(EXERCISE BRIEF): Exactly as written, print each of the entries.

#### RECORDS SUPPLIED

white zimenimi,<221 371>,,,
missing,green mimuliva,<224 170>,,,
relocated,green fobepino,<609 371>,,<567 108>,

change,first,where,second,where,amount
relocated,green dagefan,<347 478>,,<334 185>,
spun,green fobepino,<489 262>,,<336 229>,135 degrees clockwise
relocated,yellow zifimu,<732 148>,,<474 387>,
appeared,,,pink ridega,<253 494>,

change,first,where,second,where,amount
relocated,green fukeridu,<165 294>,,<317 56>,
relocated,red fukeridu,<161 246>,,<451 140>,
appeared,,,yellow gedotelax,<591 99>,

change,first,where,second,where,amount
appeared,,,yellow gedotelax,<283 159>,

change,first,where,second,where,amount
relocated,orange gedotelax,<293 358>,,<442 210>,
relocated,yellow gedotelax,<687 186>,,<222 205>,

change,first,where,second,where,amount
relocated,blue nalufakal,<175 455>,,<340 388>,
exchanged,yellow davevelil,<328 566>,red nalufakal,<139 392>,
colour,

########

(EXERCISE RESPONSE):
white zimenimi,<221 371>,,,
missing,green mimuliva,<224 170>,,,
relocated,green fobepino,<609 371>,,<567 108>,

change,first,where,second,where,amount
relocated,green dagefan,<347 478>,,<334 185>,
spun,green fobepino,<489 262>,,<336 229>,135 degrees clockwise
relocated,yellow zifimu,<732 148>,,<474 387>,
appeared,,,pink ridega,<253 494>,

change,first,where,second,where,amount
relocated,green fukeridu,<165 294>,,<317 56>,
relocated,red fukeridu,<161 246>,,<451 140>,
appeared,,,yellow gedotelax,<591 99>,

change,first,where,second,where,amount
appeared,,,yellow gedotelax,<283 159>,

change,first,where,second,where,amount
relocated,orange gedotelax,<293 358>,,<442 210>,
relocated,yellow gedotelax,<687 186>,,<222 205>,

change,first,where,second,where,amount
relocated,blue nalufakal,<175 455>,,<340 388>,
exchanged,yellow davevelil,<328 566>,red nalufakal,<139 392>,
colour,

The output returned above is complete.